• [Assignment]:
All lines from the one with "brown brick C3:D4" through the final line below are to be reproduced exactly; omit the others.

--- Source data Enclosed Below ---

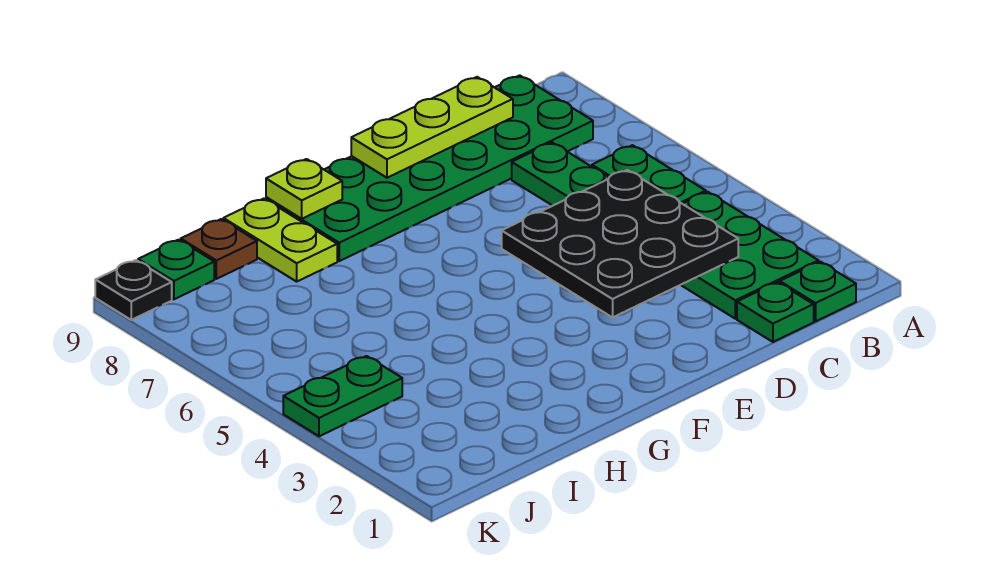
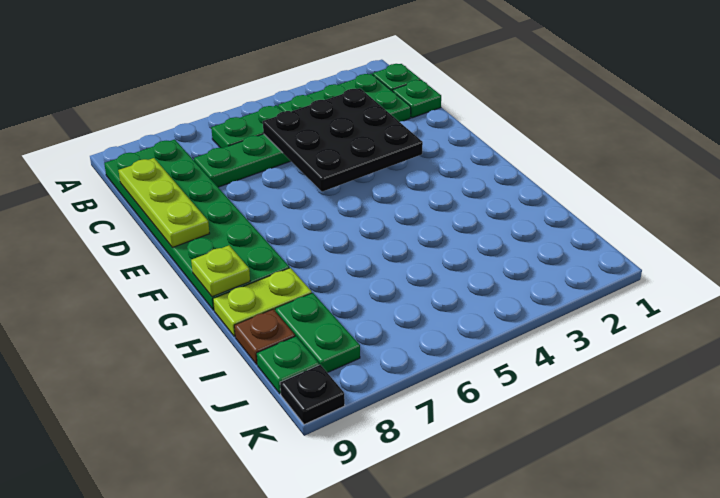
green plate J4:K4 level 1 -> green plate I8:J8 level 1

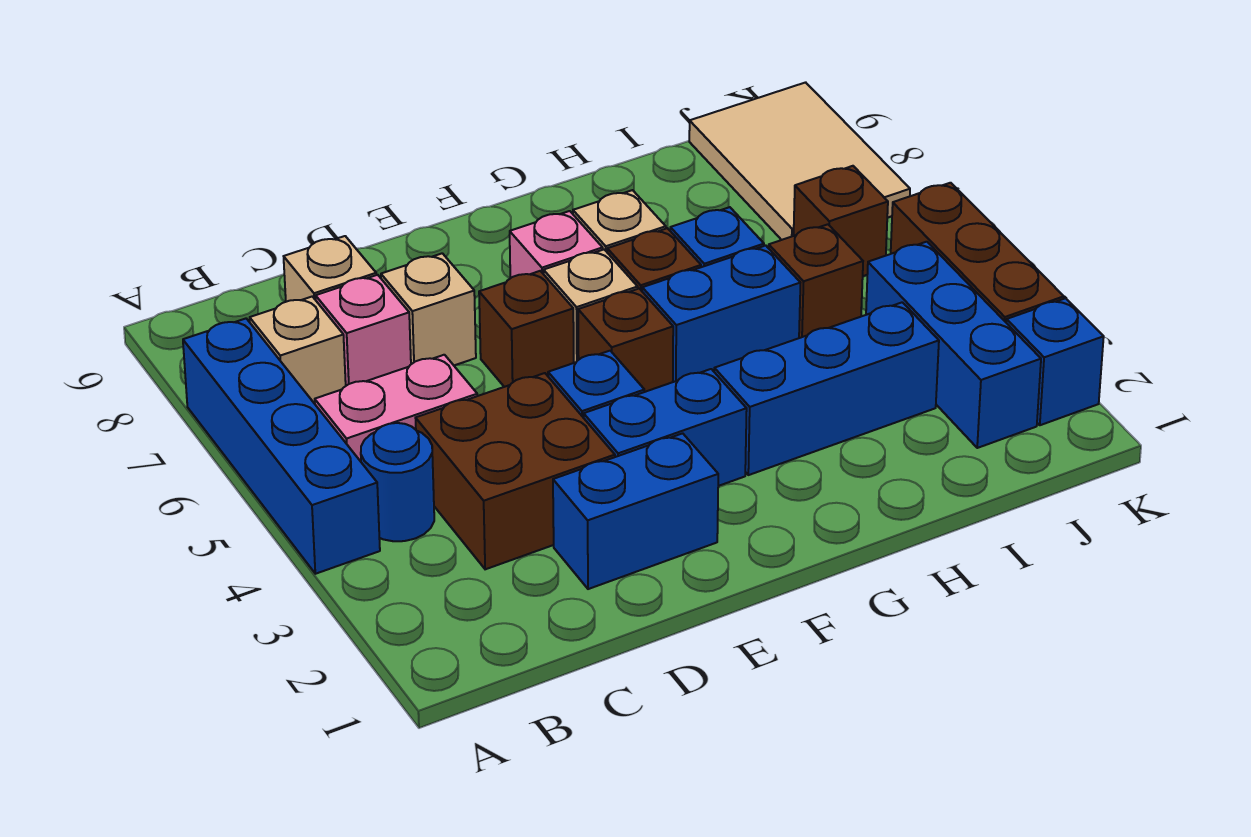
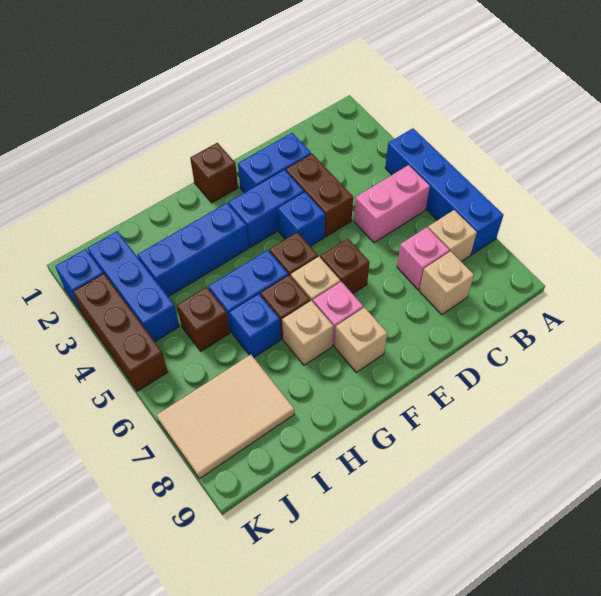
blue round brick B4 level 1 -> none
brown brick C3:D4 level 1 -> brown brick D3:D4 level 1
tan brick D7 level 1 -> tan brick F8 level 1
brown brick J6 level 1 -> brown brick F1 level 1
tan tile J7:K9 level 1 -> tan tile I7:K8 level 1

--- End of Enclosed Source data ---

• [Solution for this exercise]:
brown brick C3:D4 level 1 -> brown brick D3:D4 level 1
tan brick D7 level 1 -> tan brick F8 level 1
brown brick J6 level 1 -> brown brick F1 level 1
tan tile J7:K9 level 1 -> tan tile I7:K8 level 1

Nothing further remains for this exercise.